Transcribe the listing exactly, leaving out every picture.

─── Provided entries

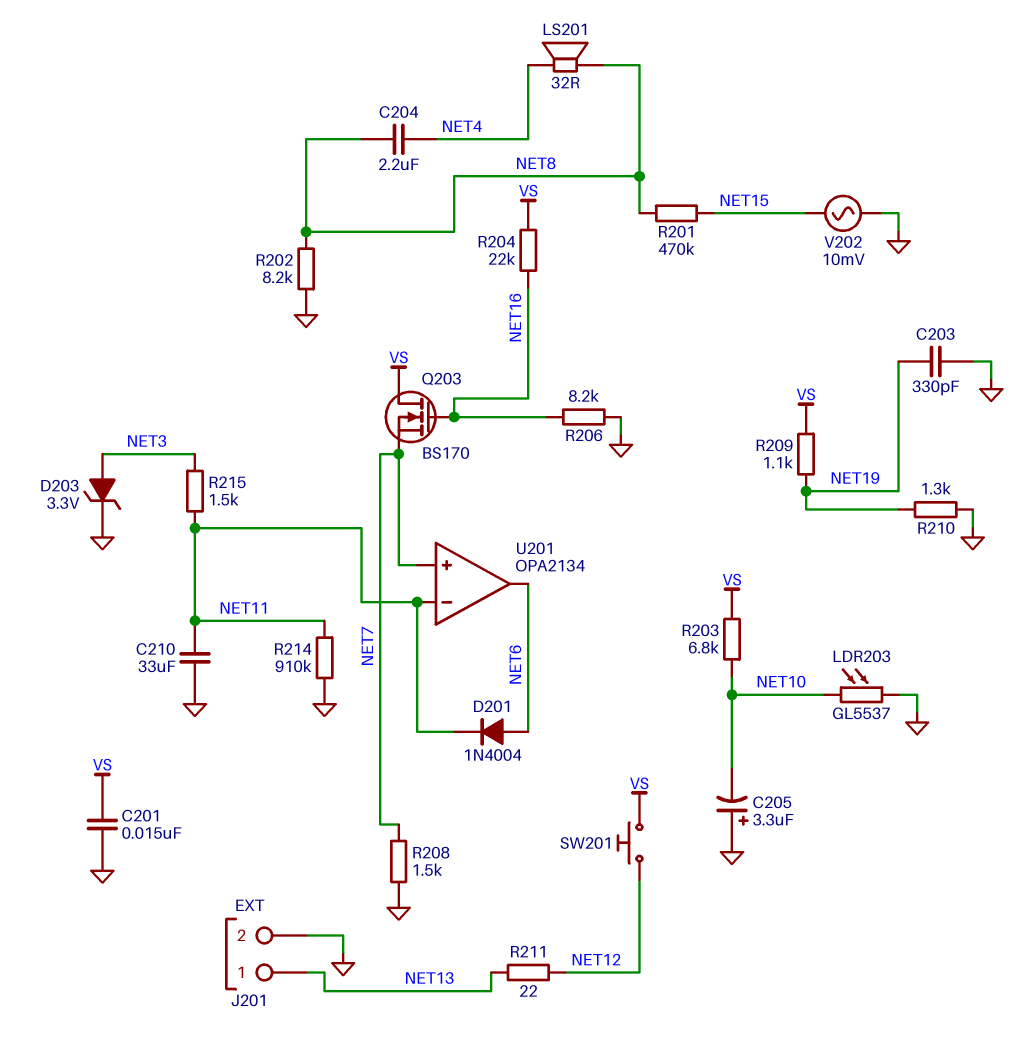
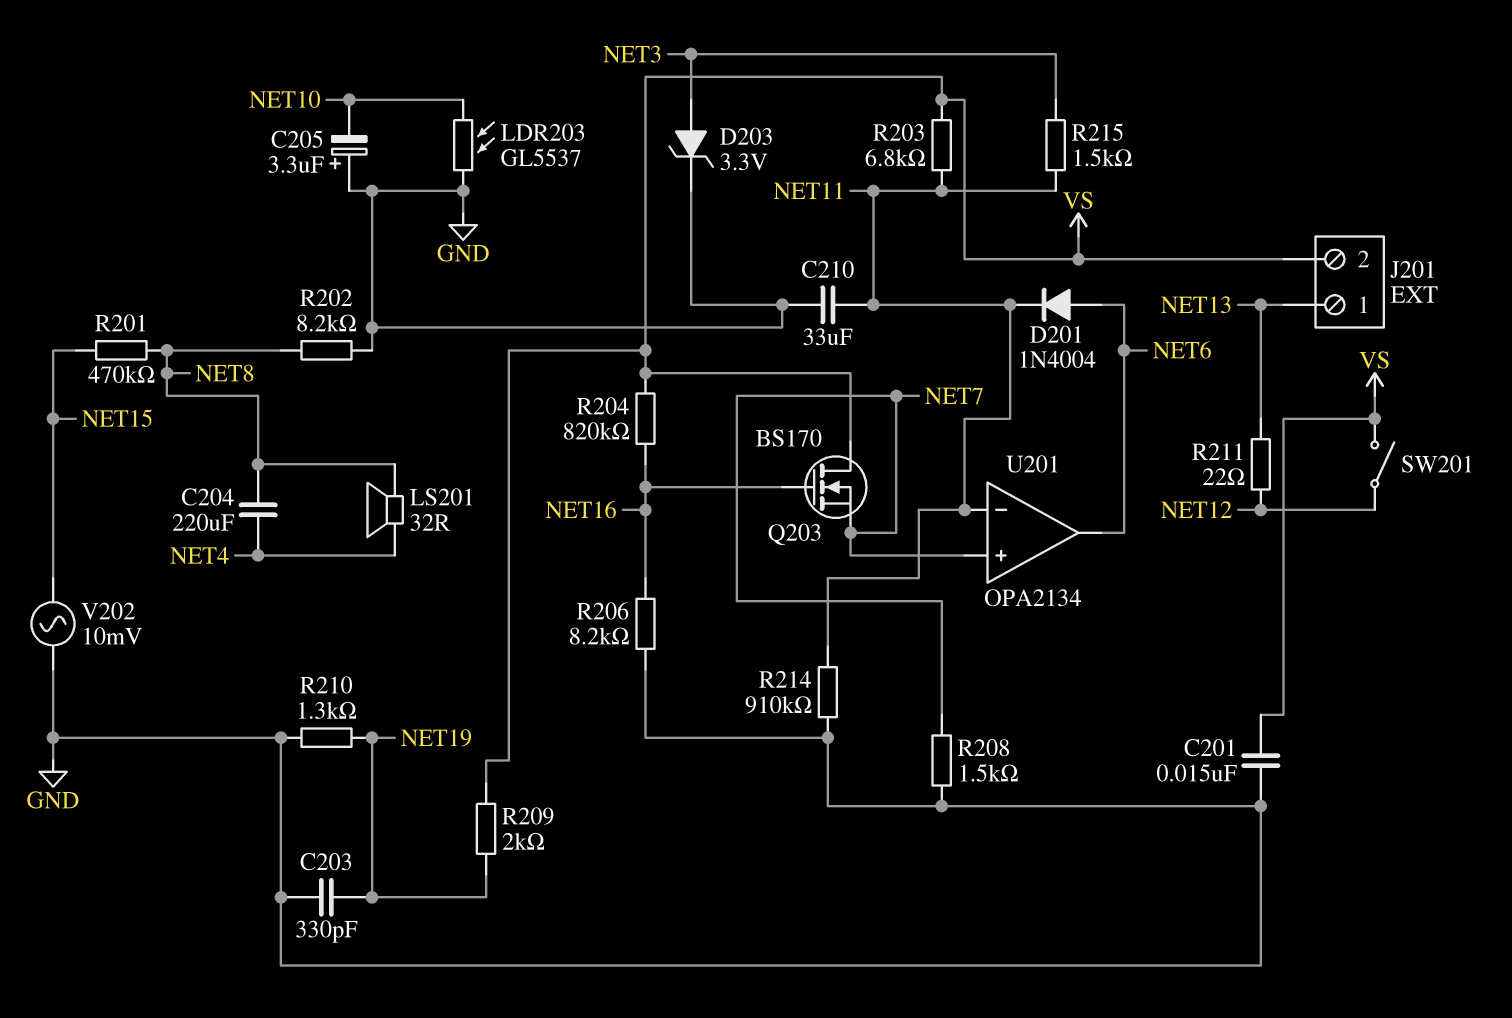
C204: 2.2uF (NET4, NET8) -> 220uF (NET4, NET8)
J201 pin 2: GND -> VS
R203: 6.8k (NET10, VS) -> 6.8k (NET11, VS)
R204: 22k (NET16, VS) -> 820k (NET16, VS)
R209: 1.1k (NET19, VS) -> 2k (NET19, VS)
SW201: button (NET12, VS) -> switch (NET12, VS)

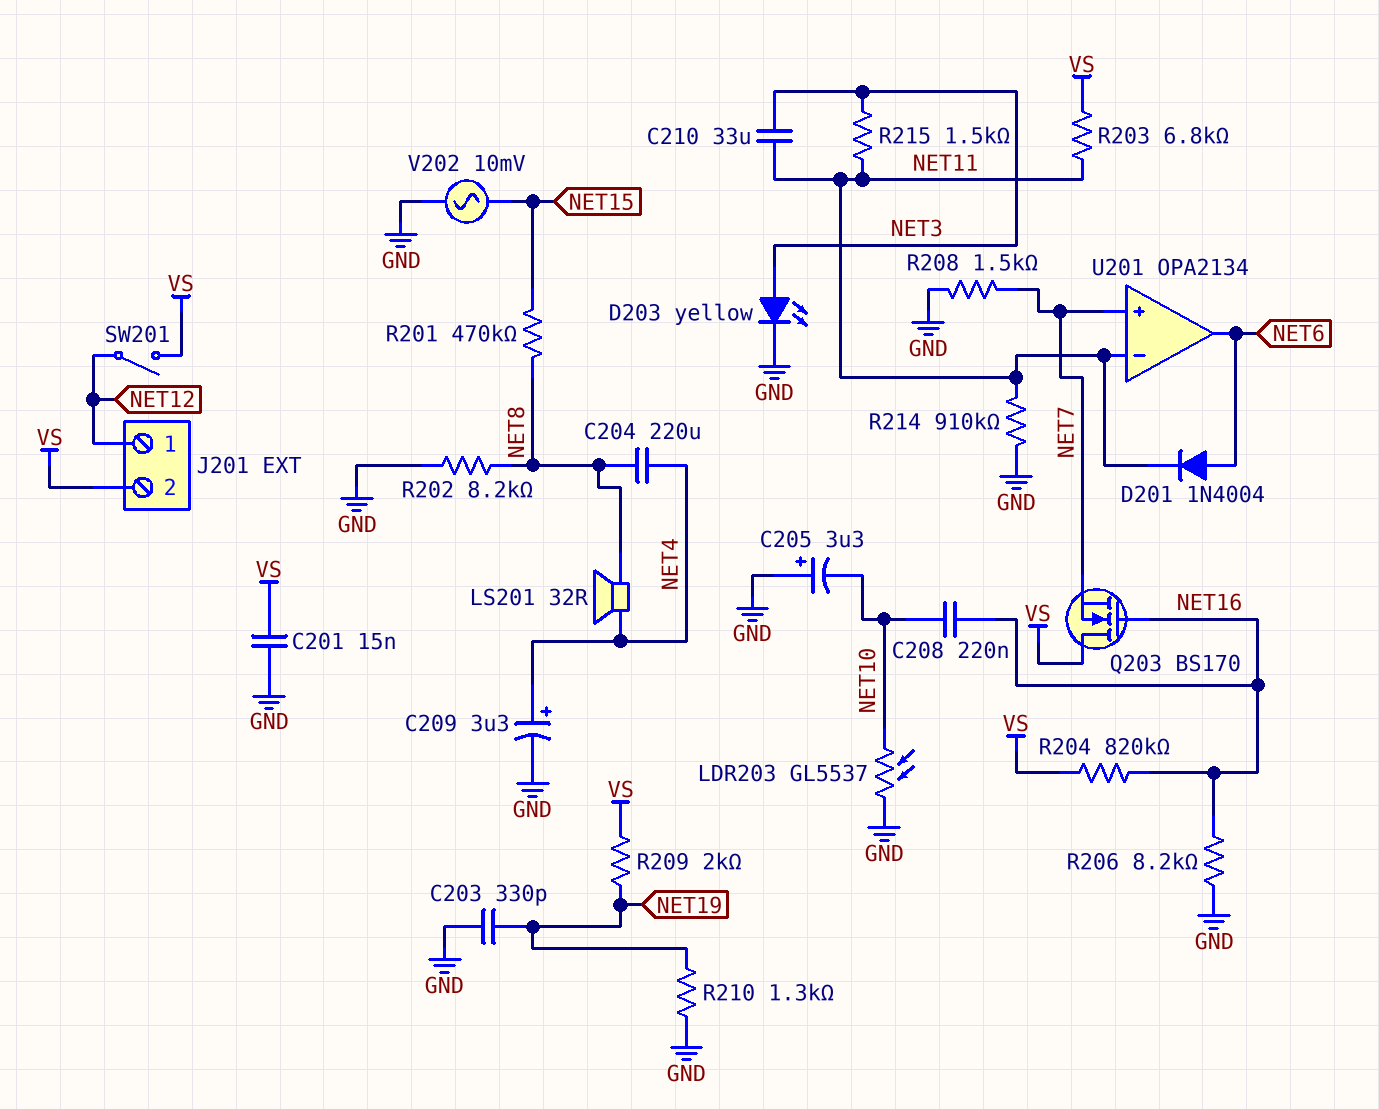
C208: none -> 220nF (NET10, NET16)
C209: none -> 3.3uF (plus NET4, minus GND)
C210: 33uF (GND, NET11) -> 33uF (NET3, NET11)
D203: zener 3.3V (A NET3, K GND) -> LED yellow (A NET3, K GND)
J201 pin 1: NET13 -> NET12
R211: 22 (NET12, NET13) -> none

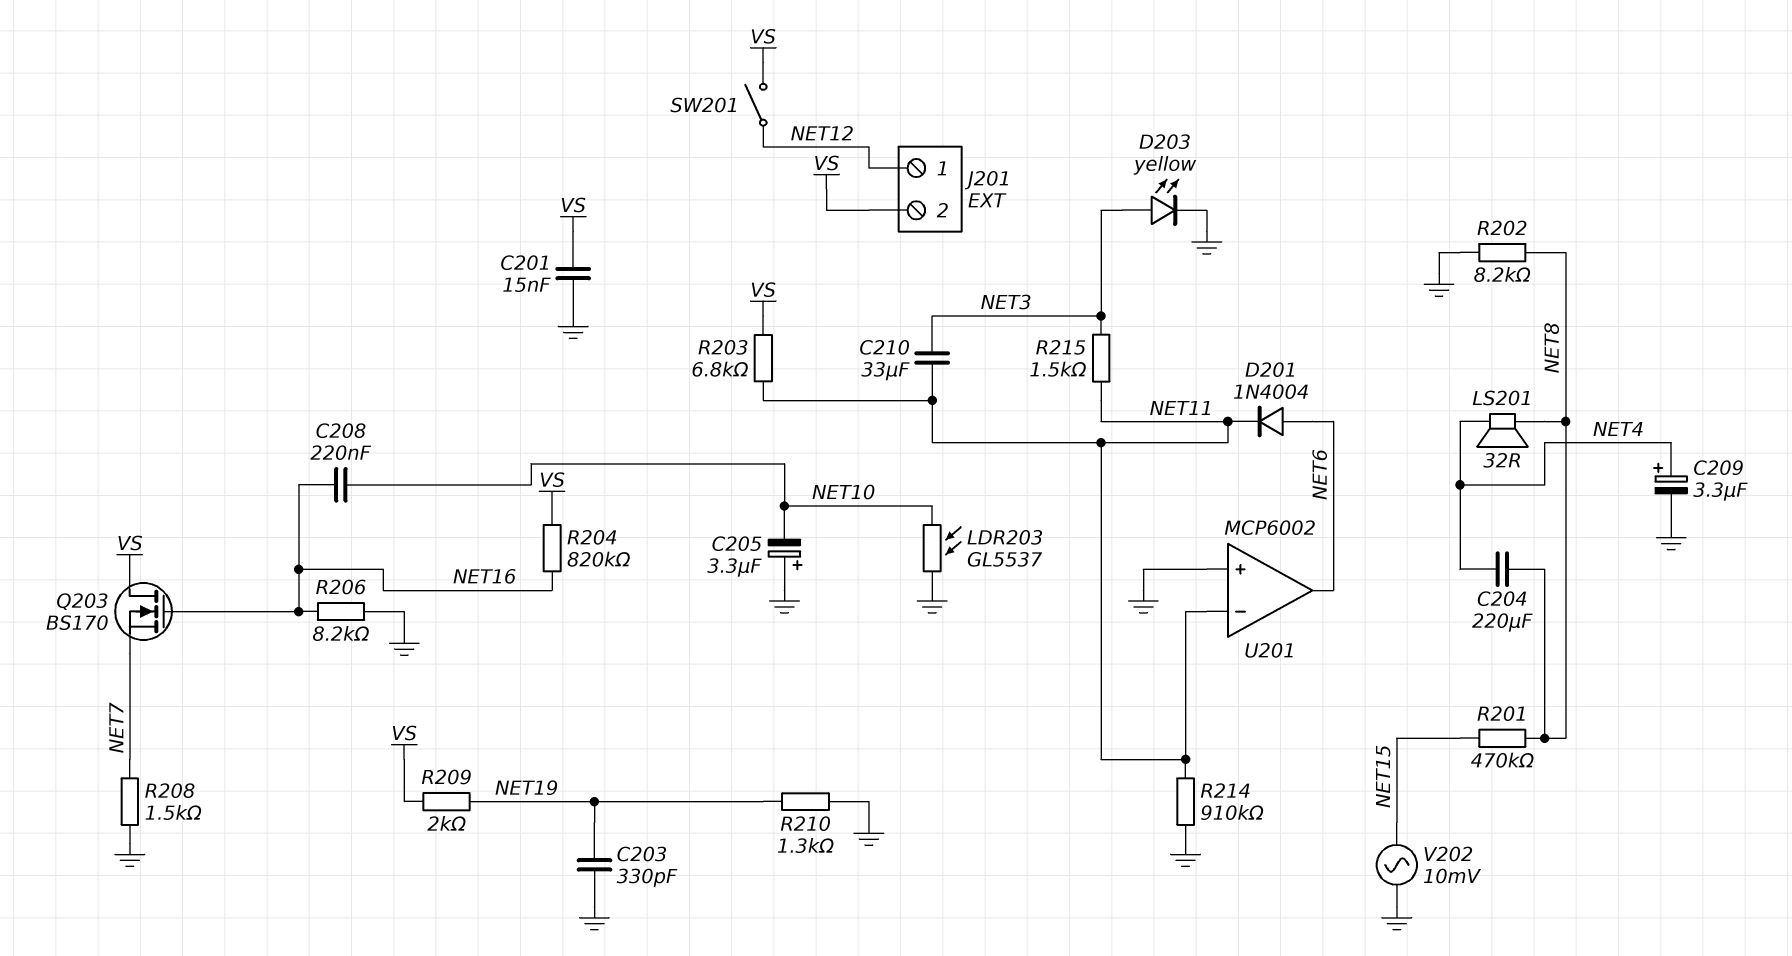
U201: OPA2134 -> MCP6002
U201 pin in+: NET7 -> GND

──────

--- Exercise solution ---
C204: 2.2uF (NET4, NET8) -> 220uF (NET4, NET8)
J201 pin 2: GND -> VS
R203: 6.8k (NET10, VS) -> 6.8k (NET11, VS)
R204: 22k (NET16, VS) -> 820k (NET16, VS)
R209: 1.1k (NET19, VS) -> 2k (NET19, VS)
SW201: button (NET12, VS) -> switch (NET12, VS)

C208: none -> 220nF (NET10, NET16)
C209: none -> 3.3uF (plus NET4, minus GND)
C210: 33uF (GND, NET11) -> 33uF (NET3, NET11)
D203: zener 3.3V (A NET3, K GND) -> LED yellow (A NET3, K GND)
J201 pin 1: NET13 -> NET12
R211: 22 (NET12, NET13) -> none

U201: OPA2134 -> MCP6002
U201 pin in+: NET7 -> GND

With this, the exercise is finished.